(Collected data)
'''
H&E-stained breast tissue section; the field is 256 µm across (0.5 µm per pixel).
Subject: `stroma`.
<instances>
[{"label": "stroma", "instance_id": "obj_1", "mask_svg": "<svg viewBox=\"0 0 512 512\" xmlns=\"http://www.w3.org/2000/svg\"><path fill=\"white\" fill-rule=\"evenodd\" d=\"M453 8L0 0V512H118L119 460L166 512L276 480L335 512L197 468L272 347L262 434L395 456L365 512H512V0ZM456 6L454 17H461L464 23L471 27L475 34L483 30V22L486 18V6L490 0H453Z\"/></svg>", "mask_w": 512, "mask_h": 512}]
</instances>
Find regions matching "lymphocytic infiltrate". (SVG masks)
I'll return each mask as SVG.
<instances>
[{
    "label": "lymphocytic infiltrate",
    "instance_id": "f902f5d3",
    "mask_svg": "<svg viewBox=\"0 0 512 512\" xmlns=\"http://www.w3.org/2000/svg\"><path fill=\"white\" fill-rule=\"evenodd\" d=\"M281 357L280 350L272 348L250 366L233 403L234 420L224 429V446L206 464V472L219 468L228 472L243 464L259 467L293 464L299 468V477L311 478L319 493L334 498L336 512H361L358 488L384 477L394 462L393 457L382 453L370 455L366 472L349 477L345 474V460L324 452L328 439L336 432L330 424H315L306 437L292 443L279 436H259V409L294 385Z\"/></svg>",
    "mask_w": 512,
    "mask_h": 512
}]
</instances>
'''
▸ **What is expected**
Quote each line of the listing above exactly.

▸ **Response**
H&E-stained breast tissue section; the field is 256 µm across (0.5 µm per pixel).
Subject: `stroma`.
<instances>
[{"label": "stroma", "instance_id": "obj_1", "mask_svg": "<svg viewBox=\"0 0 512 512\" xmlns=\"http://www.w3.org/2000/svg\"><path fill=\"white\" fill-rule=\"evenodd\" d=\"M453 8L0 0V512H118L119 460L166 512L276 480L335 512L197 468L272 347L262 434L395 456L365 512H512V0ZM456 6L454 17H461L464 23L471 27L475 34L483 30V22L486 18V6L490 0H453Z\"/></svg>", "mask_w": 512, "mask_h": 512}]
</instances>
Find regions matching "lymphocytic infiltrate". (SVG masks)
I'll return each mask as SVG.
<instances>
[{
    "label": "lymphocytic infiltrate",
    "instance_id": "f902f5d3",
    "mask_svg": "<svg viewBox=\"0 0 512 512\" xmlns=\"http://www.w3.org/2000/svg\"><path fill=\"white\" fill-rule=\"evenodd\" d=\"M281 357L280 350L272 348L250 366L233 403L234 420L224 429V446L206 464V472L219 468L228 472L243 464L259 467L293 464L299 468V477L311 478L319 493L334 498L336 512H361L358 488L384 477L394 462L393 457L382 453L370 455L366 472L349 477L345 474V460L324 452L328 439L336 432L330 424H315L306 437L292 443L279 436H259V409L294 385Z\"/></svg>",
    "mask_w": 512,
    "mask_h": 512
}]
</instances>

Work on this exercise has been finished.